Extracted records
[Begin]
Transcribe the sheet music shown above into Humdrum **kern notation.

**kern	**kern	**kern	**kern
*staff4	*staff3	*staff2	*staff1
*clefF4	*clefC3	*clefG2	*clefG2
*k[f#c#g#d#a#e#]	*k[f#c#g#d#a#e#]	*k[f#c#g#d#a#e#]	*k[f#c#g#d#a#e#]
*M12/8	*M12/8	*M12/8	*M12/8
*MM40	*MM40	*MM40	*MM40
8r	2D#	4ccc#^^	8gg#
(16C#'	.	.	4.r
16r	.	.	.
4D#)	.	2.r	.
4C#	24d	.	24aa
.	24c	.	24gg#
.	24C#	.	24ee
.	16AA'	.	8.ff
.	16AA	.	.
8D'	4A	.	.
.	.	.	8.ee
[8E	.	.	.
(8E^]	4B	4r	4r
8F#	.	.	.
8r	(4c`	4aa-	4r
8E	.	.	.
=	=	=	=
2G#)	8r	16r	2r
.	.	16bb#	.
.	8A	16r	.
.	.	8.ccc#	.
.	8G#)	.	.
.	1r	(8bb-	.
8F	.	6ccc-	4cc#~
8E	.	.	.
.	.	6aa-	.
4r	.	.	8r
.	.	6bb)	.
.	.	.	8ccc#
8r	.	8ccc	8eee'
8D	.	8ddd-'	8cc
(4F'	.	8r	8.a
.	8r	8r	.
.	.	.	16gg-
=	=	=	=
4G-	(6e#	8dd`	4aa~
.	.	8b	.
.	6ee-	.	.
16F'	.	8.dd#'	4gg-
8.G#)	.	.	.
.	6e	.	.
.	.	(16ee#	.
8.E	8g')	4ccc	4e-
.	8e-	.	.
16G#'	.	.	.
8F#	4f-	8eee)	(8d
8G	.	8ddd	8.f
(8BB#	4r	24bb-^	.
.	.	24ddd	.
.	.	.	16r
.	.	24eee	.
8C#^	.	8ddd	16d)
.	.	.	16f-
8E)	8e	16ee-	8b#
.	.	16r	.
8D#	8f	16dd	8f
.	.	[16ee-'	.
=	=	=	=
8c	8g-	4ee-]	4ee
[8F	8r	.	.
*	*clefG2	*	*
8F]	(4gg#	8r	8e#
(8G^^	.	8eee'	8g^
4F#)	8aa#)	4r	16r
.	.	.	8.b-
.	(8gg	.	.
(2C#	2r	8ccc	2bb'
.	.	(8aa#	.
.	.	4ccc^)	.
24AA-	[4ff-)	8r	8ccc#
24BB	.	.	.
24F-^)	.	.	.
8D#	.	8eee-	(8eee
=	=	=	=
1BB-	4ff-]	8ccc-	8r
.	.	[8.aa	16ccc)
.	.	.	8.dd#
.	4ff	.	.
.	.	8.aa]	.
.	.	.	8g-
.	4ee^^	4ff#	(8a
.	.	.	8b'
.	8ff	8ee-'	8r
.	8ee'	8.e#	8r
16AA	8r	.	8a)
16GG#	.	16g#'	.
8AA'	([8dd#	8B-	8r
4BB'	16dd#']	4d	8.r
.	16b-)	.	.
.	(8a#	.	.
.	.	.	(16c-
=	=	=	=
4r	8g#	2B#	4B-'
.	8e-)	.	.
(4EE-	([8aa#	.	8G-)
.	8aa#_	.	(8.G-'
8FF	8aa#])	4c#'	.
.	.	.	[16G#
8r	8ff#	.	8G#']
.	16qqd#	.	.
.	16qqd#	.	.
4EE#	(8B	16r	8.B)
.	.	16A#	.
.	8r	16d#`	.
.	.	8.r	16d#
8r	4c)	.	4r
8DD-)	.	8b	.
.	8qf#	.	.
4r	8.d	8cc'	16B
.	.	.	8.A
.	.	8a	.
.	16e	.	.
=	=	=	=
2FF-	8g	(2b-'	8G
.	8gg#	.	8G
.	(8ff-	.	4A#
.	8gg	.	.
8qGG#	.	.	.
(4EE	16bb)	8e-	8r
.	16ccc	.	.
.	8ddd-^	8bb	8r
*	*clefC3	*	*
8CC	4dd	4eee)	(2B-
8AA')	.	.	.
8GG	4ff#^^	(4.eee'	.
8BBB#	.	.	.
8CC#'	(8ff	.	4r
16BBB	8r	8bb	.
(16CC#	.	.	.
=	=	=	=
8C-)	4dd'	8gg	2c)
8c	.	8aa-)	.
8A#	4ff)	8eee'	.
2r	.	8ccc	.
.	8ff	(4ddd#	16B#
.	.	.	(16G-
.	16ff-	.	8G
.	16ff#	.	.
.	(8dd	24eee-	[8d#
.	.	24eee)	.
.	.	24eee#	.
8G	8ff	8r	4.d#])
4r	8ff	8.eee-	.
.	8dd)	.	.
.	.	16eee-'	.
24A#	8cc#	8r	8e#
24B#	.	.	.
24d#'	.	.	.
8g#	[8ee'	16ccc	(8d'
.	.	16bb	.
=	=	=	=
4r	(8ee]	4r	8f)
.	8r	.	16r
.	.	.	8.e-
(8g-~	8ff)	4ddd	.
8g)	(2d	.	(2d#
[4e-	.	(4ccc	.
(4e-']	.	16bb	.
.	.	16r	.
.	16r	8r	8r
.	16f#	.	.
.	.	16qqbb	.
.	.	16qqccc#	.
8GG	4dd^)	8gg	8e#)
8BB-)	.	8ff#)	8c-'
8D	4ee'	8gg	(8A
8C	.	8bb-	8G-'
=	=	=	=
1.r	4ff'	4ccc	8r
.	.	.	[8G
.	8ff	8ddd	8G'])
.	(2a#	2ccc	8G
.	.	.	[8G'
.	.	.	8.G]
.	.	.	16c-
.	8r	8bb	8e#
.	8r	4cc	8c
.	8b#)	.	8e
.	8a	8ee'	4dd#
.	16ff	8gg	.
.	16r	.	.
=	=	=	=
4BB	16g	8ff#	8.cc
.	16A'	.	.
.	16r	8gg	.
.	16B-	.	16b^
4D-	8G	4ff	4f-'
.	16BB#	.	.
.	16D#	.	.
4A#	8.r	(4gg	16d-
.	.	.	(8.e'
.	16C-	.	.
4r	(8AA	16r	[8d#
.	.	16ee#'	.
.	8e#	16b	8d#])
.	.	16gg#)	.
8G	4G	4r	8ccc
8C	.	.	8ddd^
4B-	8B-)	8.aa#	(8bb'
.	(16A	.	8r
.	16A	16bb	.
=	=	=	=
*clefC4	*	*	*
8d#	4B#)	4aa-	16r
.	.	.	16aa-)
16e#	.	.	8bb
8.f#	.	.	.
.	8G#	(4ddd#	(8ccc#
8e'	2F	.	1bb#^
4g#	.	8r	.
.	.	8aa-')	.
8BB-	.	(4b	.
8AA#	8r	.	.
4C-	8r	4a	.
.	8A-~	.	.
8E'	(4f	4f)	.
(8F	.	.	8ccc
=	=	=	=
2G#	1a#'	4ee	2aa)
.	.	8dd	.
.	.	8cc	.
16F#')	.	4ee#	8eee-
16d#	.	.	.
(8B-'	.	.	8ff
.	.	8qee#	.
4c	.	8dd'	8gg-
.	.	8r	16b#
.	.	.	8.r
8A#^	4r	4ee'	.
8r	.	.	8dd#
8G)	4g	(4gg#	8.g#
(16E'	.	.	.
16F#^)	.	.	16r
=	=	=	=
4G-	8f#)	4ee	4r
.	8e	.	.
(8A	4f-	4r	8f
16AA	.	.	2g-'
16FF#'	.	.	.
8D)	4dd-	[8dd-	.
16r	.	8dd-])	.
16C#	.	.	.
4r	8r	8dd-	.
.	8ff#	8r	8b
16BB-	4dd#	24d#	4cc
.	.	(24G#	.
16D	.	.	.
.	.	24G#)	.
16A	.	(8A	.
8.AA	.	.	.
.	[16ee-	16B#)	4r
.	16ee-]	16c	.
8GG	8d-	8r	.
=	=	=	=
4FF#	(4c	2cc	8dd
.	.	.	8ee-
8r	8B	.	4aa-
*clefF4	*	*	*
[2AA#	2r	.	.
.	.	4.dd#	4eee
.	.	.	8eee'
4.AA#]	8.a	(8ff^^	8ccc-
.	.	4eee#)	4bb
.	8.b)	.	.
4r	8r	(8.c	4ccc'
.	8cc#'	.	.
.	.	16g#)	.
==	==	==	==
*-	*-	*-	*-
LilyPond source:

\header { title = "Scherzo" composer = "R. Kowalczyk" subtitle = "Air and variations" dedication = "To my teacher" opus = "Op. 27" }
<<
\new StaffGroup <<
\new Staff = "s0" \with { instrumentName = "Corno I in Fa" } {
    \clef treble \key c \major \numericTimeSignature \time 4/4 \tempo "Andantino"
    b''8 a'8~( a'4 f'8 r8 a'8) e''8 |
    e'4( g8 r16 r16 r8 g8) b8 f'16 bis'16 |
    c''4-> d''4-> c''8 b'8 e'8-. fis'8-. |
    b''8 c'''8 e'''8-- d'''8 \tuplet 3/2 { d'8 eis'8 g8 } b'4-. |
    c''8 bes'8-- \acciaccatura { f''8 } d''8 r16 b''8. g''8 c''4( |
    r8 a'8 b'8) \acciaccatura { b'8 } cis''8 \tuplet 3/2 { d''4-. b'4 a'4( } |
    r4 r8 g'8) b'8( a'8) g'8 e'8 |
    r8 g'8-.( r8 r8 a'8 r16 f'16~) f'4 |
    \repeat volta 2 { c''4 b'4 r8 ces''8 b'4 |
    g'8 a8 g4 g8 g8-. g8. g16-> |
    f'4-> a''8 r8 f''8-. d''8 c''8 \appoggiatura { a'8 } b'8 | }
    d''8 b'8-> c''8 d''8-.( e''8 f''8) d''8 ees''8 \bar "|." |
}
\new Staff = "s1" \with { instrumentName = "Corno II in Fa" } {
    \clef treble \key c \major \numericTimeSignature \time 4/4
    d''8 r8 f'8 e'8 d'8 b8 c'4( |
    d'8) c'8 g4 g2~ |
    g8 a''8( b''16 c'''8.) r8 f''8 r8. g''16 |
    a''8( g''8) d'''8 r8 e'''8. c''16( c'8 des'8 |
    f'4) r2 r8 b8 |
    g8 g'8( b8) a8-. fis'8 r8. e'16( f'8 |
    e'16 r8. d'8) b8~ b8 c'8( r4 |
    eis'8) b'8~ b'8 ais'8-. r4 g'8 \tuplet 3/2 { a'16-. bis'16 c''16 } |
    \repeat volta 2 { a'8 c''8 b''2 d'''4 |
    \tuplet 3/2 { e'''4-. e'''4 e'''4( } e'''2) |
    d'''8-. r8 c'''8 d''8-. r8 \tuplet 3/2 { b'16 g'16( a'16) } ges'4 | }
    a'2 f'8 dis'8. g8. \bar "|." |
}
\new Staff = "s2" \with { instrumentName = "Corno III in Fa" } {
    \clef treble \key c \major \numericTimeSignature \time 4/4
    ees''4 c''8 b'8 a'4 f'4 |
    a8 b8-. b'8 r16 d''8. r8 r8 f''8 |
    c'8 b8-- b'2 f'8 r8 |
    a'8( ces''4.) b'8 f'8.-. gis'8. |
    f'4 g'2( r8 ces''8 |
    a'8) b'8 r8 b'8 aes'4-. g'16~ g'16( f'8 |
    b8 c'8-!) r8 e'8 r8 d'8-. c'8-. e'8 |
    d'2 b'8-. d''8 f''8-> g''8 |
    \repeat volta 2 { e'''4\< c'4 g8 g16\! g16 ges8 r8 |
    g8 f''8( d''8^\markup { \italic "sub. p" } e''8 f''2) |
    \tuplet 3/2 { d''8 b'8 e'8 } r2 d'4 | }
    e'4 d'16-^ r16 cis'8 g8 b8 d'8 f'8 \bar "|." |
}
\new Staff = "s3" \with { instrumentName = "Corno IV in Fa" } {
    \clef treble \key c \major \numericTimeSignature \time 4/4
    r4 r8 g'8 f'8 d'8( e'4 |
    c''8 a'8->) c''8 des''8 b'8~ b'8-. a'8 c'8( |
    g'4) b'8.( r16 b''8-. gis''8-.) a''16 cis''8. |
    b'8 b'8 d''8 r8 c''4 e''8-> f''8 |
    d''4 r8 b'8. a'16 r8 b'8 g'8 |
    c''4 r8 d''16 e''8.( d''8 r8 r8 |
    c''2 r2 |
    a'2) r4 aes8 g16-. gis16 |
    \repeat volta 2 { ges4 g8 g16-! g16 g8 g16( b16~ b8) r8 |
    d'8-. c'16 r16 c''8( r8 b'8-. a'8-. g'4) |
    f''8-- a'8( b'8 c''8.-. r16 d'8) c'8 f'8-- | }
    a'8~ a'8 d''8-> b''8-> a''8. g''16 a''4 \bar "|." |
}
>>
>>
[End]
## Exercise task
Copy out each line in the records that contains the string "acciaccatura".

## Result
    c''8 bes'8-- \acciaccatura { f''8 } d''8 r16 b''8. g''8 c''4( |
    r8 a'8 b'8) \acciaccatura { b'8 } cis''8 \tuplet 3/2 { d''4-. b'4 a'4( } |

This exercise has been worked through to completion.